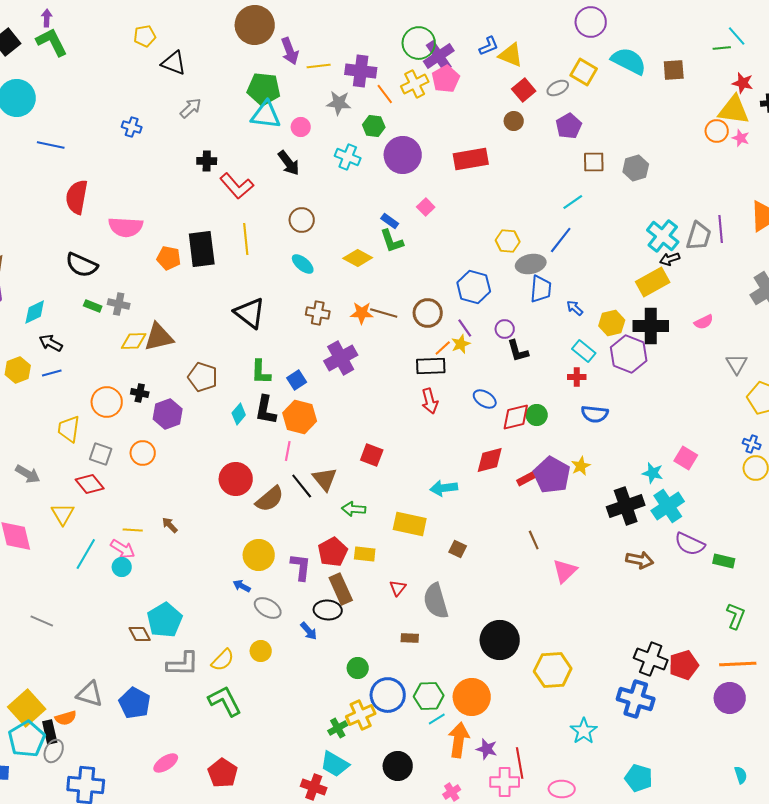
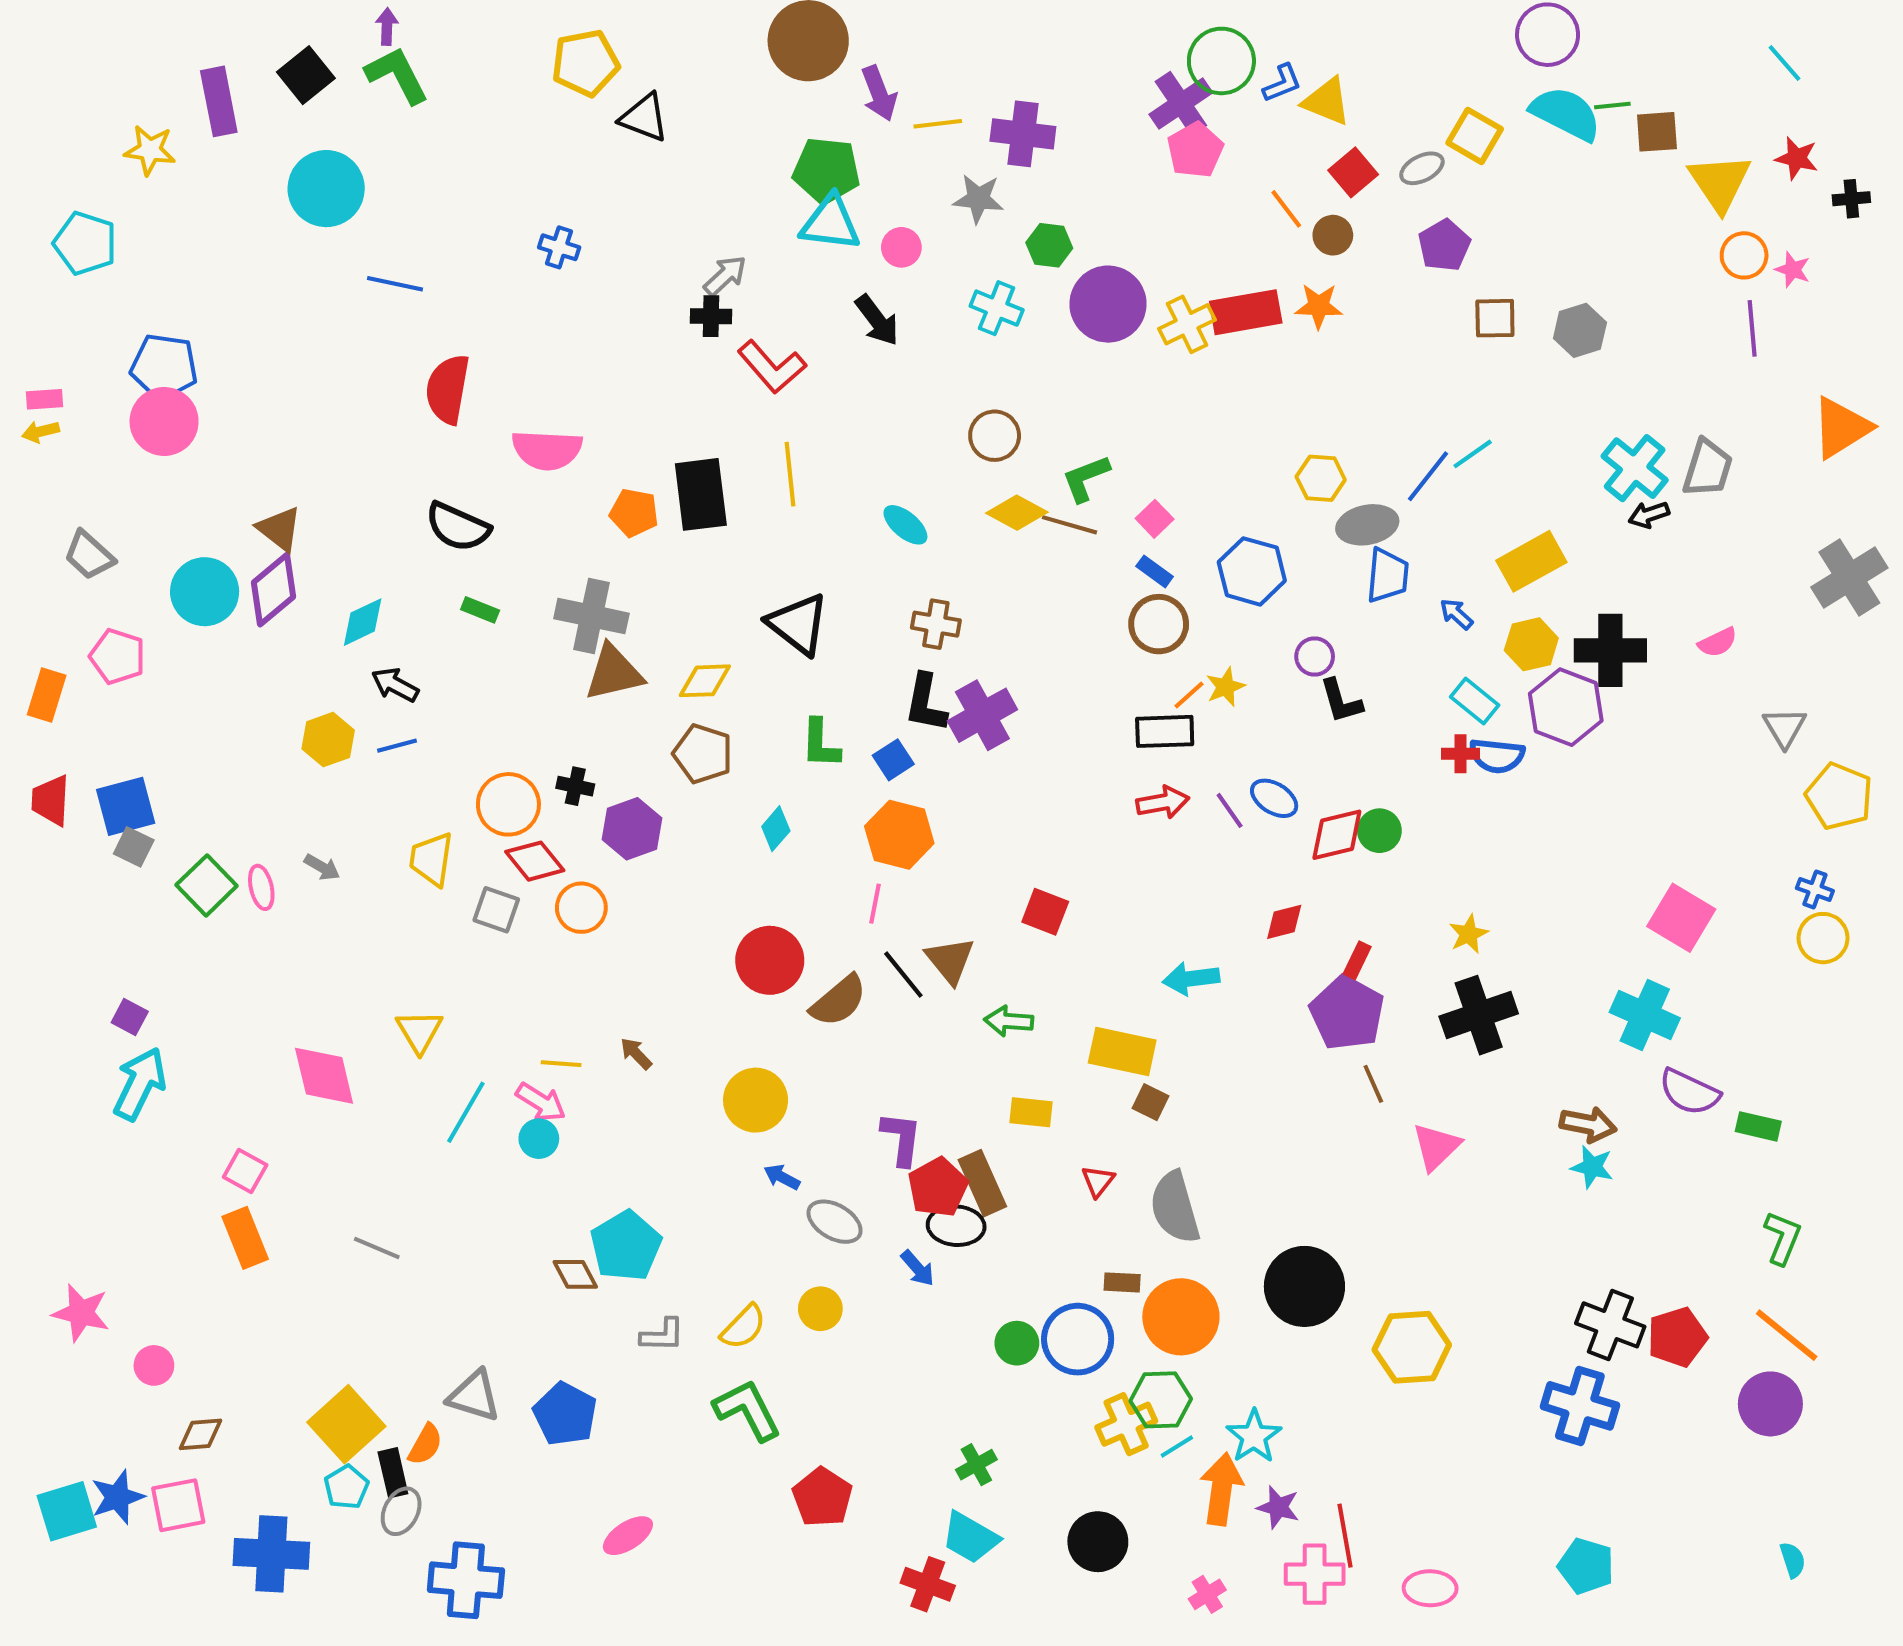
purple circle: (591, 22) -> (1548, 35), moved
yellow pentagon: (145, 36) -> (585, 63), size x1.5
green circle: (419, 43) -> (1221, 61), moved
green line: (722, 48) -> (1612, 106), moved
yellow cross: (415, 84) -> (1187, 324), moved
orange line: (385, 94) -> (1286, 209), moved
gray arrow: (191, 108) -> (725, 276), moved
yellow triangle: (734, 110) -> (1720, 183), moved, turned 48
cyan line: (573, 202) -> (1473, 454), moved
pink square: (426, 207) -> (1155, 519), moved
brown circle: (302, 220) -> (995, 436), moved
blue rectangle: (390, 221) -> (1155, 571), moved
purple line: (721, 229) -> (1752, 328), moved
green L-shape: (392, 241) -> (1086, 478), turned 88
yellow rectangle: (653, 282) -> (1531, 561), moved
gray cross: (119, 304) -> (591, 616), moved, size x1.6
orange star: (362, 313) -> (1319, 306), moved
brown line: (384, 313) -> (1070, 525), moved
purple line: (465, 328) -> (1230, 810), moved
yellow diamond: (134, 341) -> (705, 681), moved
red arrow: (430, 401) -> (1163, 802), turned -85
black L-shape: (266, 410) -> (926, 703), moved
blue semicircle: (595, 414) -> (1497, 756), moved
pink square: (686, 458) -> (1681, 918), size x1.4
red diamond: (490, 460) -> (1284, 922), size x0.7
cyan star: (653, 473) -> (1592, 1167), moved
gray arrow: (28, 474) -> (322, 867), moved, size x0.7
purple pentagon: (552, 475) -> (1347, 1013), moved
red rectangle: (526, 479) -> (1357, 960), turned -36
red diamond: (90, 484) -> (535, 861), moved
black cross: (626, 506) -> (1479, 1015), moved
cyan cross: (668, 506) -> (1645, 1015), turned -32
brown square: (458, 549) -> (1151, 1102), moved
red pentagon: (333, 552) -> (938, 1187), moved
yellow circle: (259, 555) -> (756, 1100), moved
gray L-shape: (183, 664) -> (662, 1335), size x0.7
orange line: (738, 664) -> (1787, 1335), turned 42
blue circle: (388, 695) -> (1078, 1339), moved
orange circle: (472, 697) -> (1181, 1317), moved
yellow cross: (361, 715) -> (1126, 1424), moved
orange semicircle: (66, 718) -> (425, 1444), turned -45
cyan star: (584, 731) -> (1254, 1436), moved
cyan pentagon: (27, 739) -> (346, 1487), size x0.6
red pentagon: (223, 773) -> (822, 1497), moved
= = =
* **Task requirements**: Output each entry shown above exactly as it stands, with all pictures removed.

* **Solution**:
purple circle: (591, 22) -> (1548, 35), moved
yellow pentagon: (145, 36) -> (585, 63), size x1.5
green circle: (419, 43) -> (1221, 61), moved
green line: (722, 48) -> (1612, 106), moved
yellow cross: (415, 84) -> (1187, 324), moved
orange line: (385, 94) -> (1286, 209), moved
gray arrow: (191, 108) -> (725, 276), moved
yellow triangle: (734, 110) -> (1720, 183), moved, turned 48
cyan line: (573, 202) -> (1473, 454), moved
pink square: (426, 207) -> (1155, 519), moved
brown circle: (302, 220) -> (995, 436), moved
blue rectangle: (390, 221) -> (1155, 571), moved
purple line: (721, 229) -> (1752, 328), moved
green L-shape: (392, 241) -> (1086, 478), turned 88
yellow rectangle: (653, 282) -> (1531, 561), moved
gray cross: (119, 304) -> (591, 616), moved, size x1.6
orange star: (362, 313) -> (1319, 306), moved
brown line: (384, 313) -> (1070, 525), moved
purple line: (465, 328) -> (1230, 810), moved
yellow diamond: (134, 341) -> (705, 681), moved
red arrow: (430, 401) -> (1163, 802), turned -85
black L-shape: (266, 410) -> (926, 703), moved
blue semicircle: (595, 414) -> (1497, 756), moved
pink square: (686, 458) -> (1681, 918), size x1.4
red diamond: (490, 460) -> (1284, 922), size x0.7
cyan star: (653, 473) -> (1592, 1167), moved
gray arrow: (28, 474) -> (322, 867), moved, size x0.7
purple pentagon: (552, 475) -> (1347, 1013), moved
red rectangle: (526, 479) -> (1357, 960), turned -36
red diamond: (90, 484) -> (535, 861), moved
black cross: (626, 506) -> (1479, 1015), moved
cyan cross: (668, 506) -> (1645, 1015), turned -32
brown square: (458, 549) -> (1151, 1102), moved
red pentagon: (333, 552) -> (938, 1187), moved
yellow circle: (259, 555) -> (756, 1100), moved
gray L-shape: (183, 664) -> (662, 1335), size x0.7
orange line: (738, 664) -> (1787, 1335), turned 42
blue circle: (388, 695) -> (1078, 1339), moved
orange circle: (472, 697) -> (1181, 1317), moved
yellow cross: (361, 715) -> (1126, 1424), moved
orange semicircle: (66, 718) -> (425, 1444), turned -45
cyan star: (584, 731) -> (1254, 1436), moved
cyan pentagon: (27, 739) -> (346, 1487), size x0.6
red pentagon: (223, 773) -> (822, 1497), moved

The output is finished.